TASK ITEM: Copy each record exactly as it reads, leaving out any pictures it holds.

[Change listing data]
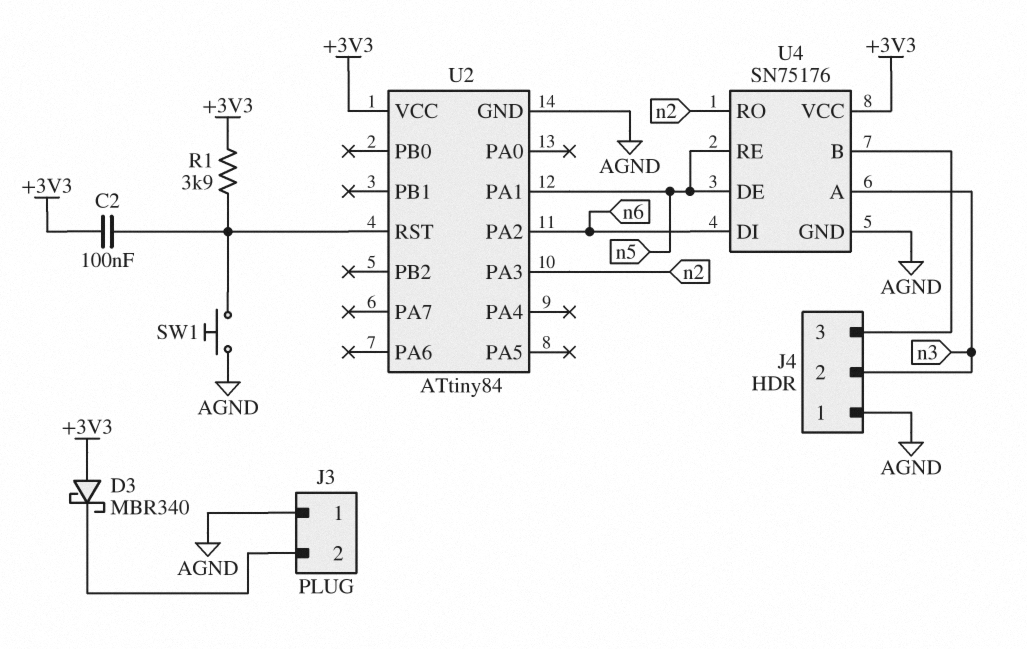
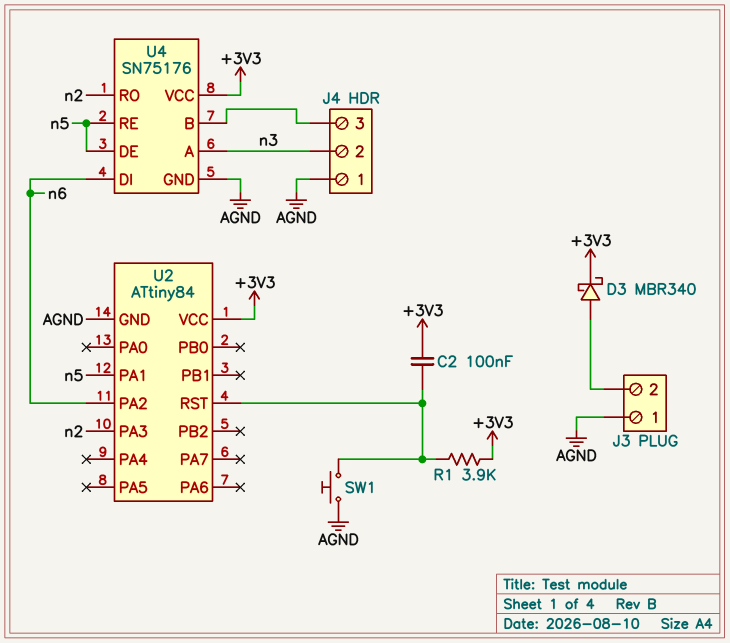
D3: schottky MBR340 (A +3V3, K J3/2) -> schottky MBR340 (A J3/2, K +3V3)

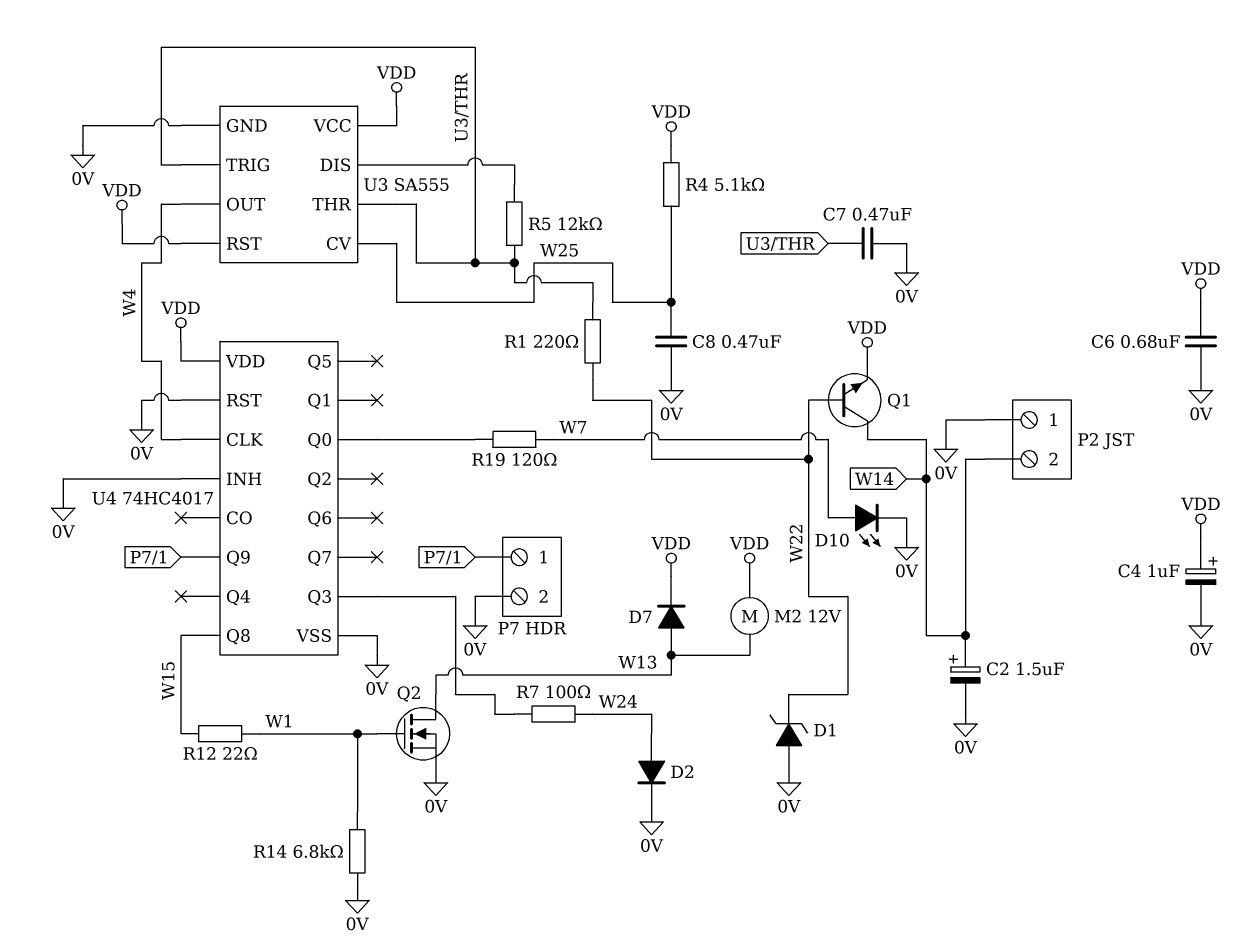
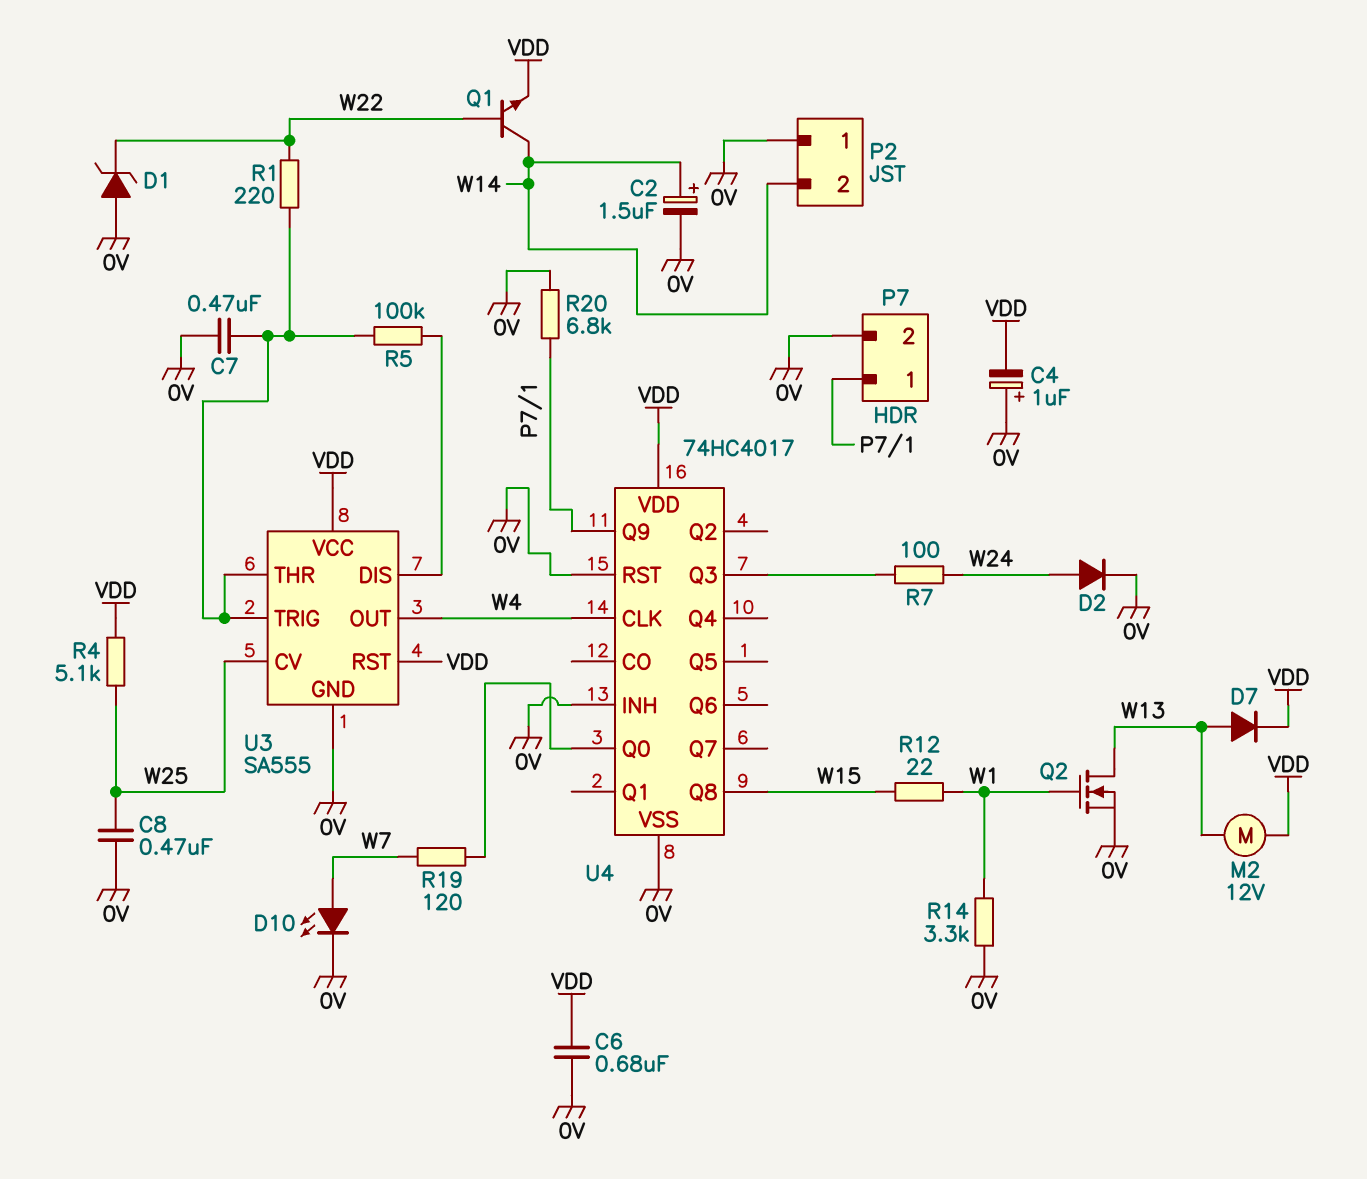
C4: 1uF (plus VDD, minus 0V) -> 1uF (plus 0V, minus VDD)
R5: 12k (U3/DIS, U3/THR) -> 100k (U3/DIS, U3/THR)
R14: 6.8k (0V, W1) -> 3.3k (0V, W1)
R20: none -> 6.8k (0V, P7/1)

TASK SOLUTION:
D3: schottky MBR340 (A +3V3, K J3/2) -> schottky MBR340 (A J3/2, K +3V3)

C4: 1uF (plus VDD, minus 0V) -> 1uF (plus 0V, minus VDD)
R5: 12k (U3/DIS, U3/THR) -> 100k (U3/DIS, U3/THR)
R14: 6.8k (0V, W1) -> 3.3k (0V, W1)
R20: none -> 6.8k (0V, P7/1)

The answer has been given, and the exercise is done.